[INFORMATION SUPPLIED]
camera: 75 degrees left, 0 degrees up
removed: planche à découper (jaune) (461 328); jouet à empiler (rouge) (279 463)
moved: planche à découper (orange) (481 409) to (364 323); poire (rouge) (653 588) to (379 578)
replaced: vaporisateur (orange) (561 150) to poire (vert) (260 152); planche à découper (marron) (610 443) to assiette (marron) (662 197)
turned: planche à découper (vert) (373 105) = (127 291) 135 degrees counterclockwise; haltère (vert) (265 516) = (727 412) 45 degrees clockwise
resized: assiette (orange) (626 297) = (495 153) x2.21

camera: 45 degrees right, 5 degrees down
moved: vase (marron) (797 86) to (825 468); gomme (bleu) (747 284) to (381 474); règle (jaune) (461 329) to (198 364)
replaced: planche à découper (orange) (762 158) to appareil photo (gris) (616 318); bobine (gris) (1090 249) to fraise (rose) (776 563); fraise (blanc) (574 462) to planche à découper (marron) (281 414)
[/INFORMATION SUPPLIED]
[INFORMATION SUPPLIED]
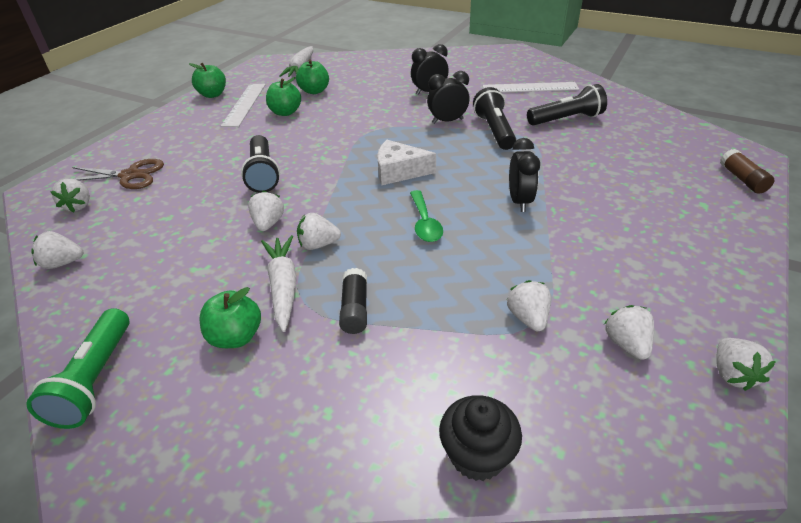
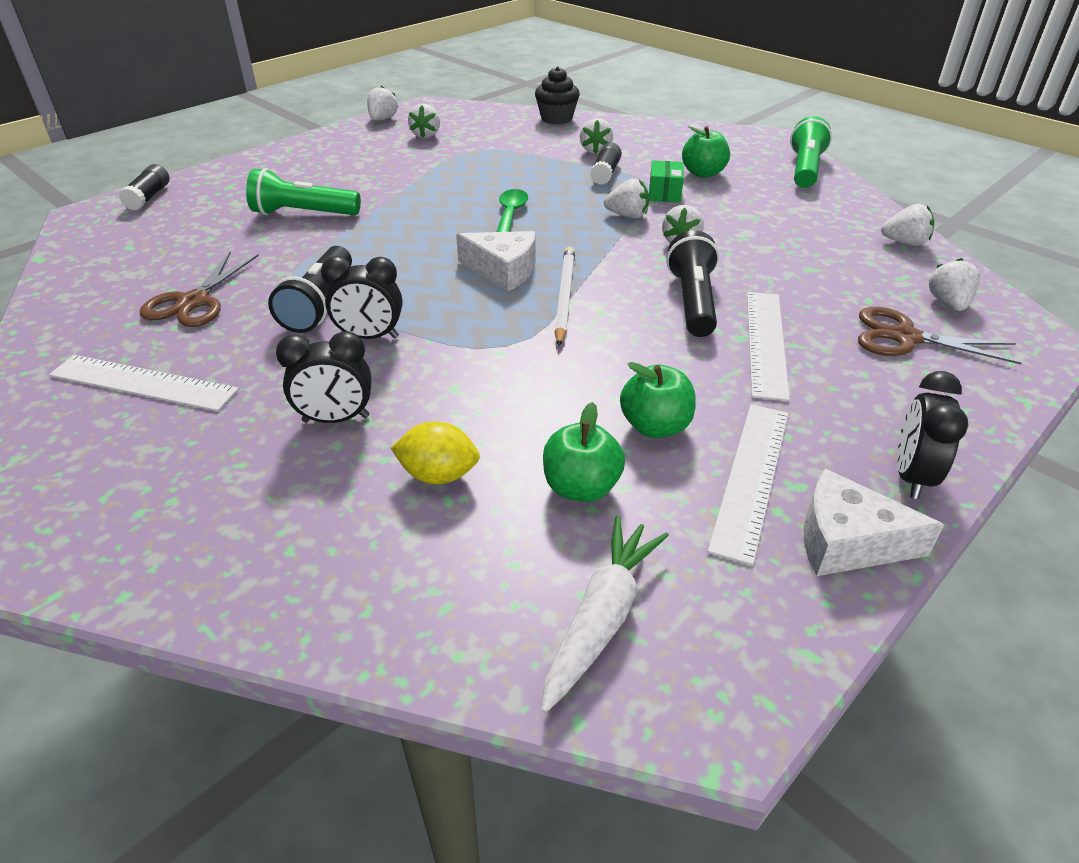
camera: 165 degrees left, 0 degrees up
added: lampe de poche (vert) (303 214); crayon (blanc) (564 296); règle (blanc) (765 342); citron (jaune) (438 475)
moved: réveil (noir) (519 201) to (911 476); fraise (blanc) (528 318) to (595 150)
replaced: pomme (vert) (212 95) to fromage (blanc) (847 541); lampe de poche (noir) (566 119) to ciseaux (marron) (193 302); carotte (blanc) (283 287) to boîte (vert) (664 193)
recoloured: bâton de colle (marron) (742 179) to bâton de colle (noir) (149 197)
[/INFORMATION SUPPLIED]
## EXERCISE AIM
Above are the records; from them, give again exactly the lines from the one containing "camera: 75 degrees left, 0 degrees up" through the one containing "turned: planche à", both included.

## RESPONSE AREA
camera: 75 degrees left, 0 degrees up
removed: planche à découper (jaune) (461 328); jouet à empiler (rouge) (279 463)
moved: planche à découper (orange) (481 409) to (364 323); poire (rouge) (653 588) to (379 578)
replaced: vaporisateur (orange) (561 150) to poire (vert) (260 152); planche à découper (marron) (610 443) to assiette (marron) (662 197)
turned: planche à découper (vert) (373 105) = (127 291) 135 degrees counterclockwise; haltère (vert) (265 516) = (727 412) 45 degrees clockwise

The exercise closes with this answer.